START PROVIDED MATERIAL

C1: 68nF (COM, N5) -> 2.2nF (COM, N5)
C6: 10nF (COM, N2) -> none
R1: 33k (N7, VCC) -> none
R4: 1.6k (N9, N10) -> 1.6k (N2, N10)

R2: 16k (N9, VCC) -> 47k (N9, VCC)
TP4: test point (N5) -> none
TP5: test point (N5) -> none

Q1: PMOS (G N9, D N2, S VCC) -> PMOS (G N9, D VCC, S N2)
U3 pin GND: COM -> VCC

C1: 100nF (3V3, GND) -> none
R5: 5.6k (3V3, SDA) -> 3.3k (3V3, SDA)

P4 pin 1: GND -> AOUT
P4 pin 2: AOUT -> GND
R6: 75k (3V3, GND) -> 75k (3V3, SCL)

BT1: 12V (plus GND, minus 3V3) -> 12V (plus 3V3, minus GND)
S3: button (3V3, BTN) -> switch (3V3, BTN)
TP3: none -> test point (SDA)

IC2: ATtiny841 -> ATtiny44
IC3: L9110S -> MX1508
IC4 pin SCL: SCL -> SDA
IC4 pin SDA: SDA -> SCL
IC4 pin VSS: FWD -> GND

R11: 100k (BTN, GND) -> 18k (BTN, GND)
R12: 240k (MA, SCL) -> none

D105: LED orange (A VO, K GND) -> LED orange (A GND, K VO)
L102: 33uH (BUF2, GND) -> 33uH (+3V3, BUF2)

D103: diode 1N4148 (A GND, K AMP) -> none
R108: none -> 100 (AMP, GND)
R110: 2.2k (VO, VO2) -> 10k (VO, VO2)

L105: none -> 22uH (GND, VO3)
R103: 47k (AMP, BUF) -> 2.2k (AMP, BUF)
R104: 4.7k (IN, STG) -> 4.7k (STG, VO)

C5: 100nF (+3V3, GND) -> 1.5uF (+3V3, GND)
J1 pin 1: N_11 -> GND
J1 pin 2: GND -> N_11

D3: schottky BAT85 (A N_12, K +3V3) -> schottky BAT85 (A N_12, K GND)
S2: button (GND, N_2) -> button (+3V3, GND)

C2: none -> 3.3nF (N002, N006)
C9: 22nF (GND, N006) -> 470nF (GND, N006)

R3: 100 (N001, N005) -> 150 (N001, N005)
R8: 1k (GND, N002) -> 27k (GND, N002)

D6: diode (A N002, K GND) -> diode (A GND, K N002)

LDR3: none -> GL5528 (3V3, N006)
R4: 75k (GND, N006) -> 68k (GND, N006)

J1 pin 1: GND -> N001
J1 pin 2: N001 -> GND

END PROVIDED MATERIAL

## AIM OF THE EXERCISE
Emit an exact copy of the lines spanning the start of the records to the line containing "D105: LED orange", inclusive, and no other output.

## ANSWER FOR THE TASK
C1: 68nF (COM, N5) -> 2.2nF (COM, N5)
C6: 10nF (COM, N2) -> none
R1: 33k (N7, VCC) -> none
R4: 1.6k (N9, N10) -> 1.6k (N2, N10)

R2: 16k (N9, VCC) -> 47k (N9, VCC)
TP4: test point (N5) -> none
TP5: test point (N5) -> none

Q1: PMOS (G N9, D N2, S VCC) -> PMOS (G N9, D VCC, S N2)
U3 pin GND: COM -> VCC

C1: 100nF (3V3, GND) -> none
R5: 5.6k (3V3, SDA) -> 3.3k (3V3, SDA)

P4 pin 1: GND -> AOUT
P4 pin 2: AOUT -> GND
R6: 75k (3V3, GND) -> 75k (3V3, SCL)

BT1: 12V (plus GND, minus 3V3) -> 12V (plus 3V3, minus GND)
S3: button (3V3, BTN) -> switch (3V3, BTN)
TP3: none -> test point (SDA)

IC2: ATtiny841 -> ATtiny44
IC3: L9110S -> MX1508
IC4 pin SCL: SCL -> SDA
IC4 pin SDA: SDA -> SCL
IC4 pin VSS: FWD -> GND

R11: 100k (BTN, GND) -> 18k (BTN, GND)
R12: 240k (MA, SCL) -> none

D105: LED orange (A VO, K GND) -> LED orange (A GND, K VO)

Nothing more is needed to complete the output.